▸ **TASK STATEMENT**
Beginning with the very first line, please reproduce the entries exactly through the line containing "- gone: royal_blue_roll_of_tape".

▸ **INPUT DATA**
Start of Block
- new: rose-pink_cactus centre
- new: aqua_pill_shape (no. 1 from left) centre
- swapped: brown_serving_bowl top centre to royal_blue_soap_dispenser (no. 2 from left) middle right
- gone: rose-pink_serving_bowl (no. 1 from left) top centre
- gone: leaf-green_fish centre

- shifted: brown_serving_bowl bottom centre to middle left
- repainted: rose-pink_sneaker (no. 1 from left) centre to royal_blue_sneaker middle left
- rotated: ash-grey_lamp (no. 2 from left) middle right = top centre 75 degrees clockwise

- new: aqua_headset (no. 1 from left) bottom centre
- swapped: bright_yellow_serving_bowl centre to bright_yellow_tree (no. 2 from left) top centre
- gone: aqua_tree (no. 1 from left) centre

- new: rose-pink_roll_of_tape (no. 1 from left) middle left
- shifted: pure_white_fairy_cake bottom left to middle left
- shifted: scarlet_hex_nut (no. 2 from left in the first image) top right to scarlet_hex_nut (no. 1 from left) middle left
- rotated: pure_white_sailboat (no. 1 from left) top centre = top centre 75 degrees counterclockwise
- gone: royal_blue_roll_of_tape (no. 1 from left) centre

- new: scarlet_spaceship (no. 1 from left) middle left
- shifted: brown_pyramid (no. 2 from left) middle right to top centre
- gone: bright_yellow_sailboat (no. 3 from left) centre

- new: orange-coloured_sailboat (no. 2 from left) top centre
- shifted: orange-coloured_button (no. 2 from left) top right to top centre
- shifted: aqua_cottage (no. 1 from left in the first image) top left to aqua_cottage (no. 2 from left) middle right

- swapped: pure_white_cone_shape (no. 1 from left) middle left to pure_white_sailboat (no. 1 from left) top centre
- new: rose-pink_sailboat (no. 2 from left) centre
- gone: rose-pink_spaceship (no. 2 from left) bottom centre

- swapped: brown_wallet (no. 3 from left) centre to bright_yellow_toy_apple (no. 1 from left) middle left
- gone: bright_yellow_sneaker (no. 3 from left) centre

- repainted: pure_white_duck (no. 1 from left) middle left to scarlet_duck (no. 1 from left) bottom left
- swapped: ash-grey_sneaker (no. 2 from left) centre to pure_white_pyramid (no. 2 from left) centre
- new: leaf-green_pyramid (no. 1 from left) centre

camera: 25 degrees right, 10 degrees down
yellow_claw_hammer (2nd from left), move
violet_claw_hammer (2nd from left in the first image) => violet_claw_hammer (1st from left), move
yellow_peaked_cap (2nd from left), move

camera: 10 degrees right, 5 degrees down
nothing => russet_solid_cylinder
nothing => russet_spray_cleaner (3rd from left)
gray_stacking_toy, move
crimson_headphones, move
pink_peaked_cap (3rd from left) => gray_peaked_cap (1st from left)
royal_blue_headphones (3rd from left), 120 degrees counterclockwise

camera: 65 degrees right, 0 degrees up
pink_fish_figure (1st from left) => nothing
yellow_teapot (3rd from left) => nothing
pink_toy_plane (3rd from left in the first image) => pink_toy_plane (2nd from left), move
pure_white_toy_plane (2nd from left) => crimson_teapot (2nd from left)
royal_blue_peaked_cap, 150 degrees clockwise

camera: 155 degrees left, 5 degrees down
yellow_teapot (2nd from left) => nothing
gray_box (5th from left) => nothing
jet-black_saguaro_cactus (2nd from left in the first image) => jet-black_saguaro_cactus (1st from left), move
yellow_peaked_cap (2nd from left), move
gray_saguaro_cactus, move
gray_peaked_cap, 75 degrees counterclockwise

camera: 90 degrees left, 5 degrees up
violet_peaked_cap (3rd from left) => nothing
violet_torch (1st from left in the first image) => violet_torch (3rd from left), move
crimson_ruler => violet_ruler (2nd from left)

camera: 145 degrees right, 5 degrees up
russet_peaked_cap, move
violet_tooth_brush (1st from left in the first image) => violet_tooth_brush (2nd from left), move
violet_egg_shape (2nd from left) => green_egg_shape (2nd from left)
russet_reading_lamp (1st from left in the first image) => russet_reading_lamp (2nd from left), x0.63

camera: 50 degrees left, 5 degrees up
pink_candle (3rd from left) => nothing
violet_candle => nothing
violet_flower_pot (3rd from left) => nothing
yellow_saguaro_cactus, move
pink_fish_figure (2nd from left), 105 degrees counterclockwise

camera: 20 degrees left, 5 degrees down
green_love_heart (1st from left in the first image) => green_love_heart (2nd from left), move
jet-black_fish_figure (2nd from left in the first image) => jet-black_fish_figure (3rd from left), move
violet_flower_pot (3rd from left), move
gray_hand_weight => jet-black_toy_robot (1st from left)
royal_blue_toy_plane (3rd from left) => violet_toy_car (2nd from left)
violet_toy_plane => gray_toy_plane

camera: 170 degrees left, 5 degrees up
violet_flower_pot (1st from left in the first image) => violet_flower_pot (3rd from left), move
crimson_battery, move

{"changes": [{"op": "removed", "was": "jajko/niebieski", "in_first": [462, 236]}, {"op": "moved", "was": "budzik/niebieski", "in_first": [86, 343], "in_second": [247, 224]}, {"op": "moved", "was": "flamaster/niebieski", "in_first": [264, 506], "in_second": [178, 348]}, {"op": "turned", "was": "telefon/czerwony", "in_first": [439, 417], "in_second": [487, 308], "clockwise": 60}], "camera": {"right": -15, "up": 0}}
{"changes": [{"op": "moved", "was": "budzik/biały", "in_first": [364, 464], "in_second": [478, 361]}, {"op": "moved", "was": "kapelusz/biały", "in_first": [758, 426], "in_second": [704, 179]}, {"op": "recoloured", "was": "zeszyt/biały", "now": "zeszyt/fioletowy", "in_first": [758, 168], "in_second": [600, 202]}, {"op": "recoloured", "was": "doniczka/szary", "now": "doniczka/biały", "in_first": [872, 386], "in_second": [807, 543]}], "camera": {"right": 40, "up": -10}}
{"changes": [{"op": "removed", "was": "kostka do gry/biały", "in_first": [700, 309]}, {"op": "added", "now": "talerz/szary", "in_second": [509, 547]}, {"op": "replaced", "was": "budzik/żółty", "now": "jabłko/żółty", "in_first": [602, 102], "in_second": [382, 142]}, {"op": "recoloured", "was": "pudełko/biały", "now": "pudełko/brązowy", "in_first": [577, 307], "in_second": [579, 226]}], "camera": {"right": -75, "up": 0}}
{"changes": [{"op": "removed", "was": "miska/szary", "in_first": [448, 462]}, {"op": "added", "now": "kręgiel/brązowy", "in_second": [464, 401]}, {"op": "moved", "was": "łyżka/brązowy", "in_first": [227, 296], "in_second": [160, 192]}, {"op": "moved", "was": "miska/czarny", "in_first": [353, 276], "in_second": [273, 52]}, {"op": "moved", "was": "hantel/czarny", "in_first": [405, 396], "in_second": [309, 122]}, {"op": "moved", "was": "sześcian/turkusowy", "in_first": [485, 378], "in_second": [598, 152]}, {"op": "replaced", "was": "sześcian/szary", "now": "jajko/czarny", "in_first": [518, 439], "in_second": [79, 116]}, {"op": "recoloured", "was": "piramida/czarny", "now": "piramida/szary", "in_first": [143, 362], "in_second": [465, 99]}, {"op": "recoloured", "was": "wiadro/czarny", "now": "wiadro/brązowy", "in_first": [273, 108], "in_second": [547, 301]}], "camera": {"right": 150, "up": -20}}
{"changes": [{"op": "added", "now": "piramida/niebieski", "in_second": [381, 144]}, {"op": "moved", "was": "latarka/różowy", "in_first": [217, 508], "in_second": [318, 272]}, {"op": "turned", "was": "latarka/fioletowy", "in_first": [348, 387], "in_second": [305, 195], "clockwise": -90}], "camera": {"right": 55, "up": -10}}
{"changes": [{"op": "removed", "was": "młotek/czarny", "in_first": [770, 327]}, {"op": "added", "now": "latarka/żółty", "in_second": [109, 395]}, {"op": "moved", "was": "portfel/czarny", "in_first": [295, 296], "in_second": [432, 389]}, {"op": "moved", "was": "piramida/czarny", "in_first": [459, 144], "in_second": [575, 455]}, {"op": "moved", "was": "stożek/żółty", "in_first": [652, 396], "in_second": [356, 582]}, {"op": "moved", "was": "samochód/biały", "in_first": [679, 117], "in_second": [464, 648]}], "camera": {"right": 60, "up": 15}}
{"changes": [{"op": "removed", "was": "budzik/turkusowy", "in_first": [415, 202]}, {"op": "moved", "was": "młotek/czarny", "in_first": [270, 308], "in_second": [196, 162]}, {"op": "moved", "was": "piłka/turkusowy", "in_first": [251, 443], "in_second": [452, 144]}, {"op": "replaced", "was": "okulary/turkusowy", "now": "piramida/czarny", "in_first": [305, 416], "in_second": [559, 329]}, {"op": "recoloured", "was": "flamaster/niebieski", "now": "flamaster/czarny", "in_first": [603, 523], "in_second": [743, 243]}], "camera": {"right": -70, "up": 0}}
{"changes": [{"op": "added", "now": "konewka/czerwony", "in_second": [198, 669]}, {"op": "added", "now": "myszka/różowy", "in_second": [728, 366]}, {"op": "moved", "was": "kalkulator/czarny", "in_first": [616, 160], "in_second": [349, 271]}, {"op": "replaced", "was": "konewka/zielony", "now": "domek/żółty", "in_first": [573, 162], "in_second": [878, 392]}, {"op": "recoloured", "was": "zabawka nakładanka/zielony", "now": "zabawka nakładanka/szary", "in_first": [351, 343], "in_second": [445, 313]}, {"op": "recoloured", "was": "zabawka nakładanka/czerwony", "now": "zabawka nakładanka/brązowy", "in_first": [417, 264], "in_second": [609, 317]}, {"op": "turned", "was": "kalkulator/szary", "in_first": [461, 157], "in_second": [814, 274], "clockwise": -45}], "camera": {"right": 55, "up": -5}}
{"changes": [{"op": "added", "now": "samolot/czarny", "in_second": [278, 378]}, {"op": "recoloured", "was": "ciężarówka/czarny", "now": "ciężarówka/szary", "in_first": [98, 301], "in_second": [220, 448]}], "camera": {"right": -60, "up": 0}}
End of Block
▸ **EXERCISE RESULT**
- new: rose-pink_cactus centre
- new: aqua_pill_shape (no. 1 from left) centre
- swapped: brown_serving_bowl top centre to royal_blue_soap_dispenser (no. 2 from left) middle right
- gone: rose-pink_serving_bowl (no. 1 from left) top centre
- gone: leaf-green_fish centre

- shifted: brown_serving_bowl bottom centre to middle left
- repainted: rose-pink_sneaker (no. 1 from left) centre to royal_blue_sneaker middle left
- rotated: ash-grey_lamp (no. 2 from left) middle right = top centre 75 degrees clockwise

- new: aqua_headset (no. 1 from left) bottom centre
- swapped: bright_yellow_serving_bowl centre to bright_yellow_tree (no. 2 from left) top centre
- gone: aqua_tree (no. 1 from left) centre

- new: rose-pink_roll_of_tape (no. 1 from left) middle left
- shifted: pure_white_fairy_cake bottom left to middle left
- shifted: scarlet_hex_nut (no. 2 from left in the first image) top right to scarlet_hex_nut (no. 1 from left) middle left
- rotated: pure_white_sailboat (no. 1 from left) top centre = top centre 75 degrees counterclockwise
- gone: royal_blue_roll_of_tape (no. 1 from left) centre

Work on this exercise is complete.